• Work instruction:
Take the data below and extract the lines from the one with "C102: none -> 47uF (+9V, GND)" to the one with "U101 pin VDD: GND -> +9V", inclusive, exactly as written.

** Opening Input data block **

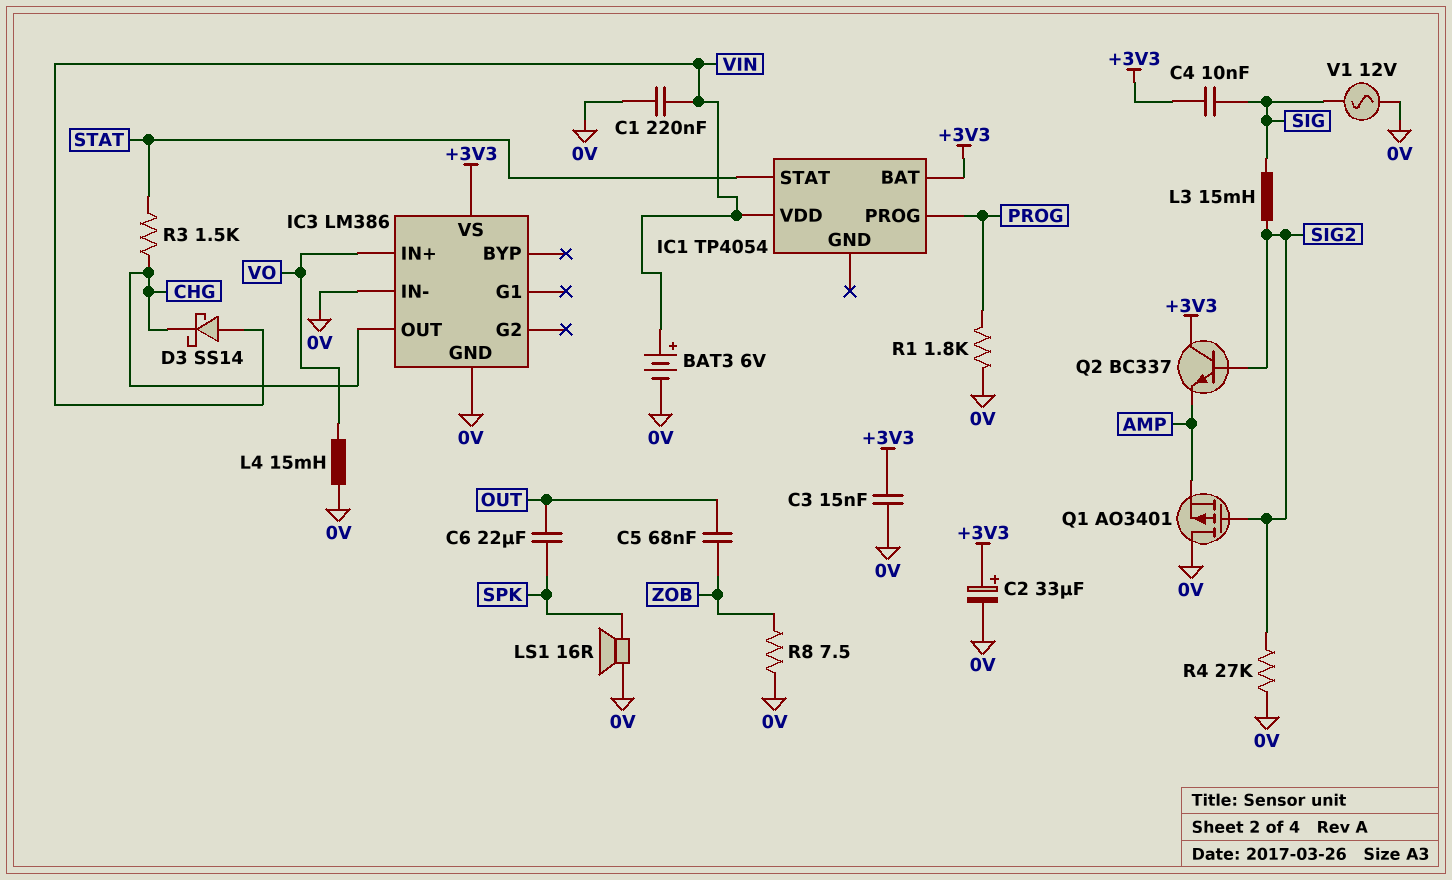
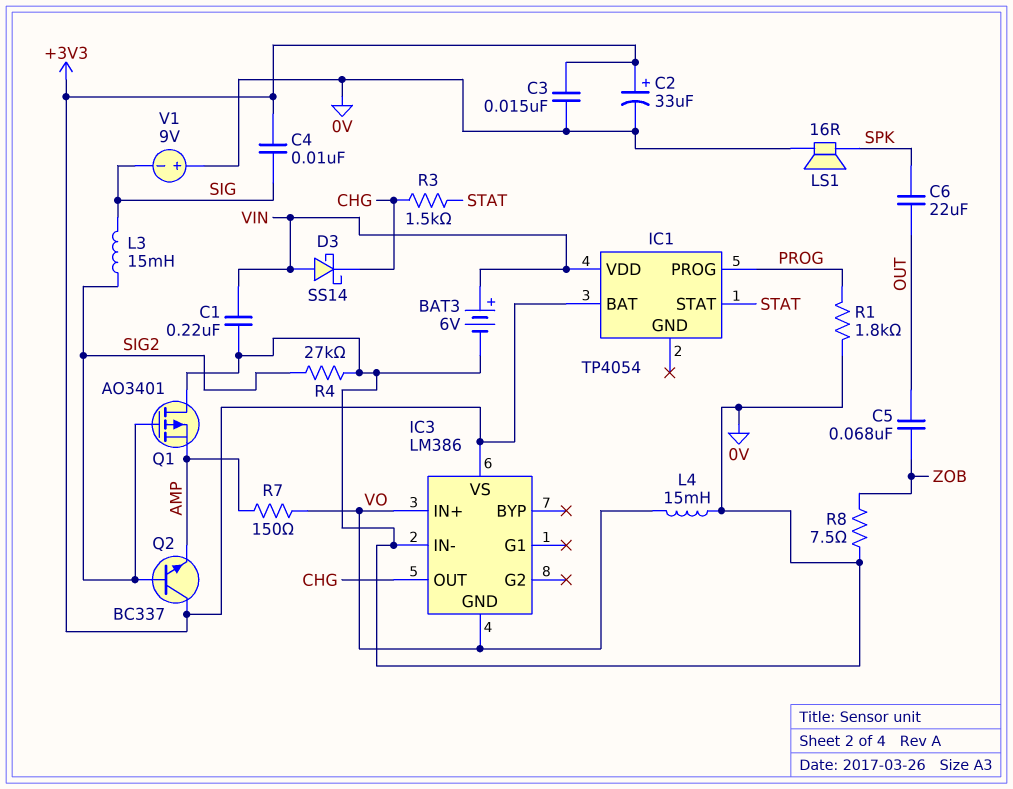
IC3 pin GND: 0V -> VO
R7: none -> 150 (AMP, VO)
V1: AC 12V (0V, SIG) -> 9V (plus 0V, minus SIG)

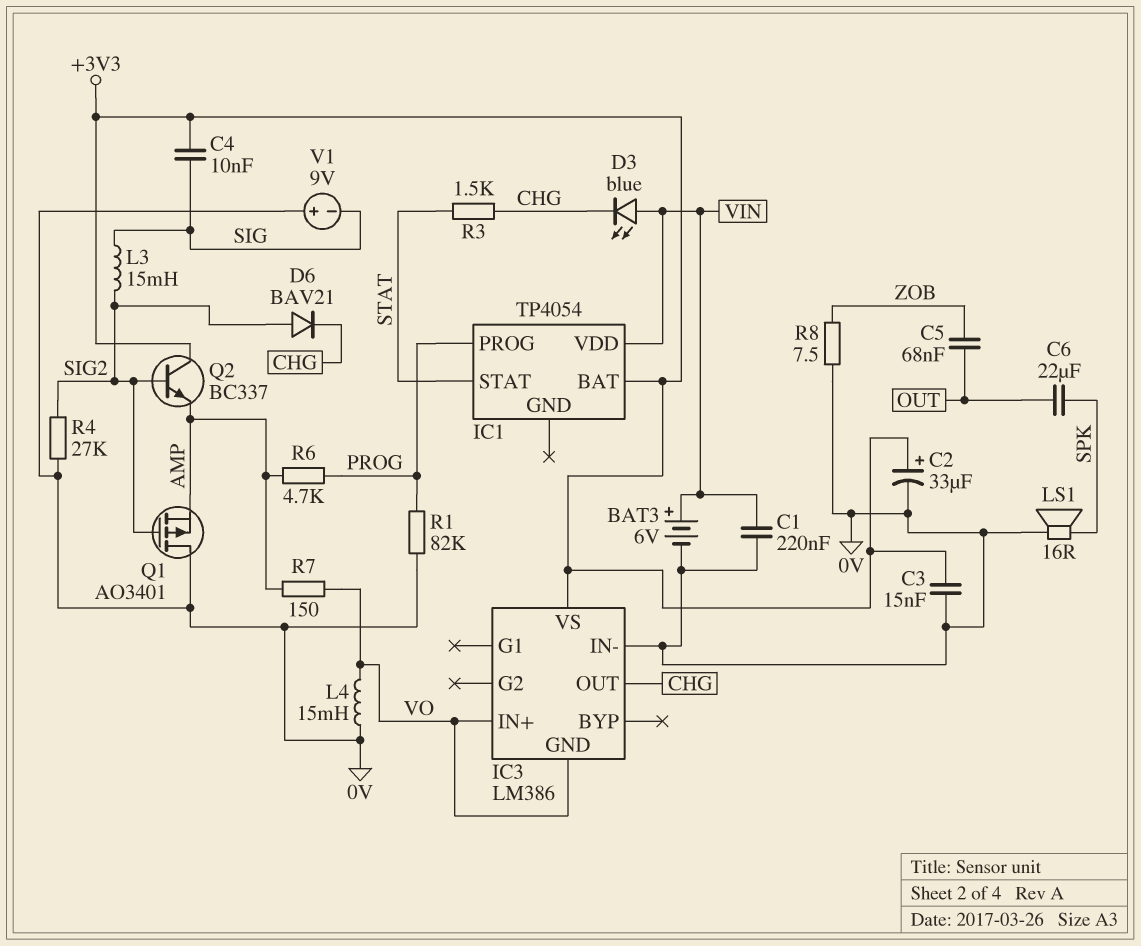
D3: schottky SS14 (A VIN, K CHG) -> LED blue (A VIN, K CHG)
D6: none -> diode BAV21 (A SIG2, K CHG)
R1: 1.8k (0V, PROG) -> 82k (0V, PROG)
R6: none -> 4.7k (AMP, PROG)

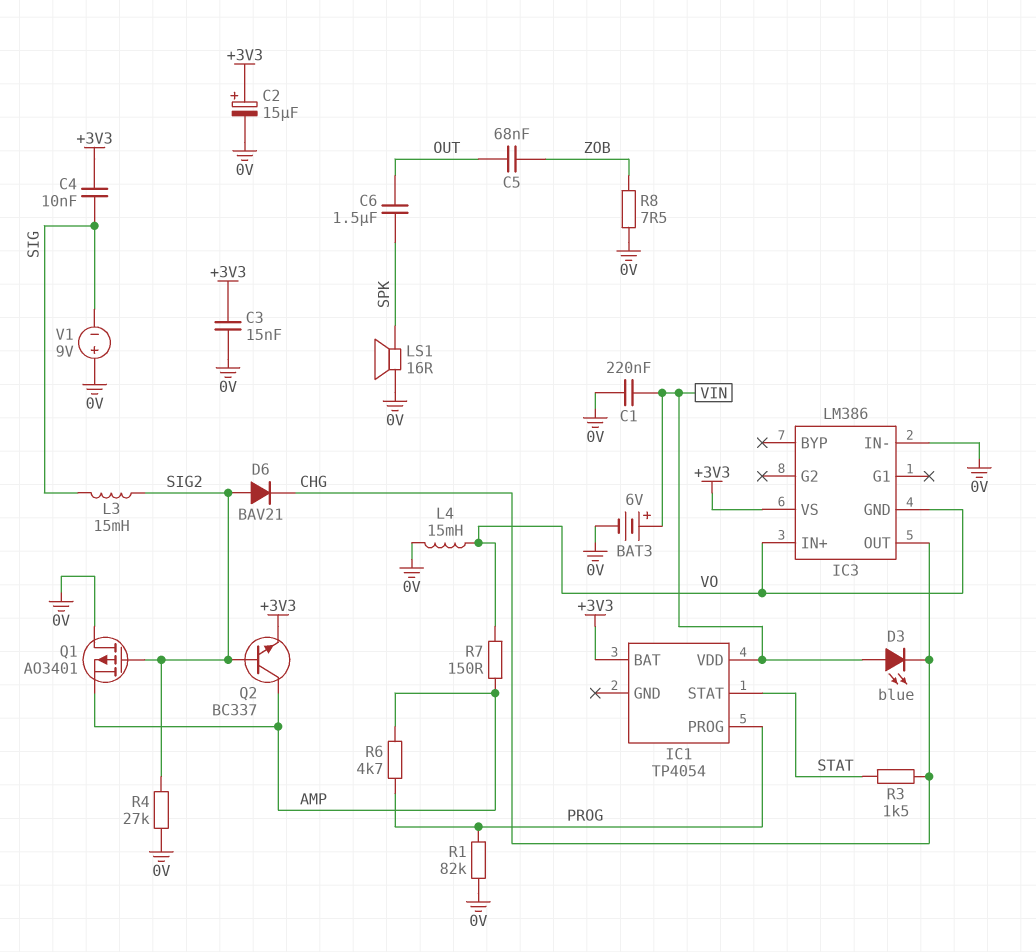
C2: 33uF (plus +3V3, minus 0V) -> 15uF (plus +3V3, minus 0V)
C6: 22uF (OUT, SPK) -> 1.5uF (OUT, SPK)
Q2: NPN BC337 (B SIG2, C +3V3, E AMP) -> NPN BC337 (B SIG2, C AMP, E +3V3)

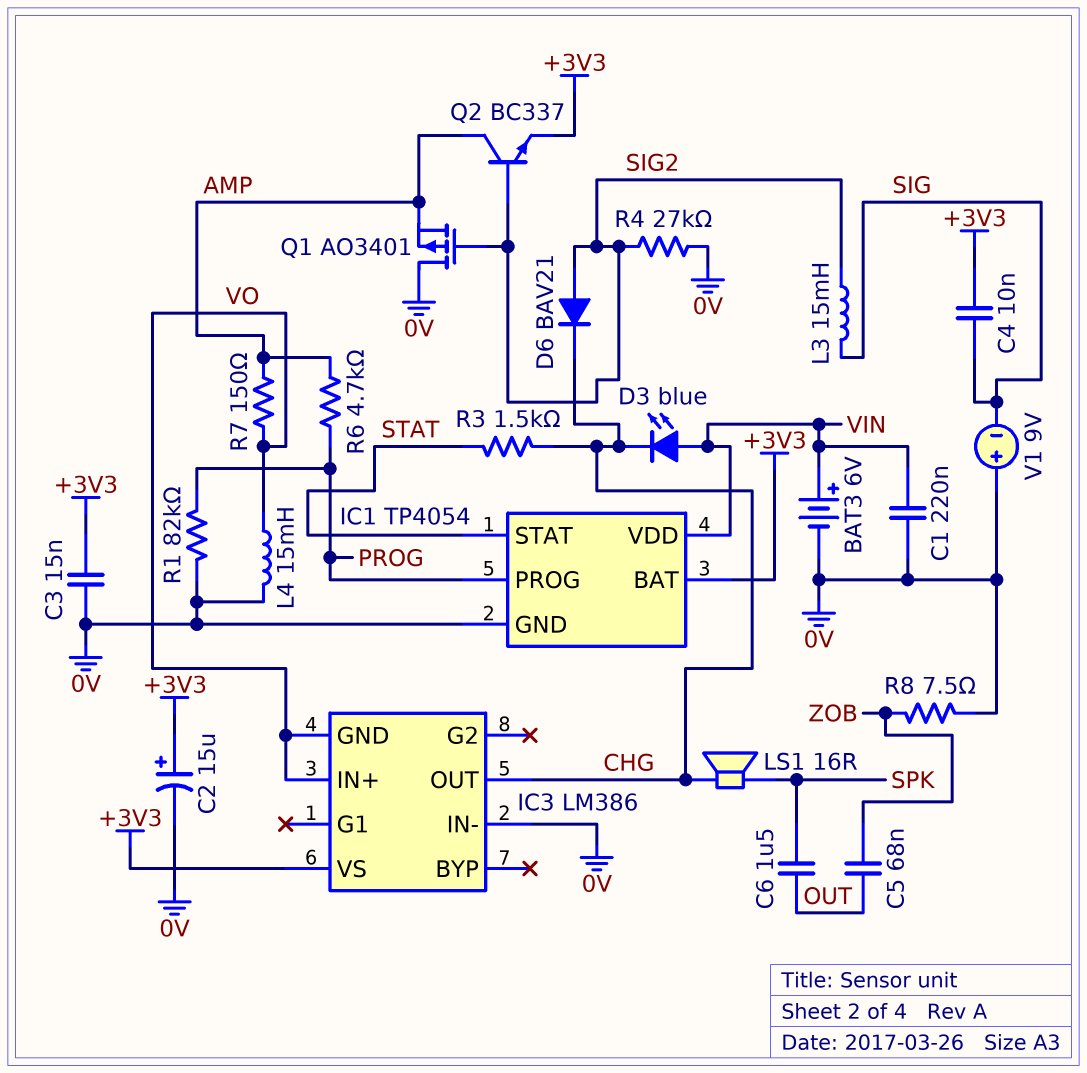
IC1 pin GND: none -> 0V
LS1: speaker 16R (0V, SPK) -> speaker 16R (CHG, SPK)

** Closing Input data block **
** Opening Input data block **

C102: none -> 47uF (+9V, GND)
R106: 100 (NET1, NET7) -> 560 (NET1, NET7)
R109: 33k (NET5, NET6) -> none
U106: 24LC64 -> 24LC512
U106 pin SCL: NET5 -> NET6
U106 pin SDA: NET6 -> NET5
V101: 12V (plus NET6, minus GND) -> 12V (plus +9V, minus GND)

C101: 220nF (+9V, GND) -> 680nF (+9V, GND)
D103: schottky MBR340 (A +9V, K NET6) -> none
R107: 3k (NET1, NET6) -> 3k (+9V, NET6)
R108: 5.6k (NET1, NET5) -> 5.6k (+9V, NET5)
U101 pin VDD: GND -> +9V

** Closing Input data block **

• Reply:
C102: none -> 47uF (+9V, GND)
R106: 100 (NET1, NET7) -> 560 (NET1, NET7)
R109: 33k (NET5, NET6) -> none
U106: 24LC64 -> 24LC512
U106 pin SCL: NET5 -> NET6
U106 pin SDA: NET6 -> NET5
V101: 12V (plus NET6, minus GND) -> 12V (plus +9V, minus GND)

C101: 220nF (+9V, GND) -> 680nF (+9V, GND)
D103: schottky MBR340 (A +9V, K NET6) -> none
R107: 3k (NET1, NET6) -> 3k (+9V, NET6)
R108: 5.6k (NET1, NET5) -> 5.6k (+9V, NET5)
U101 pin VDD: GND -> +9V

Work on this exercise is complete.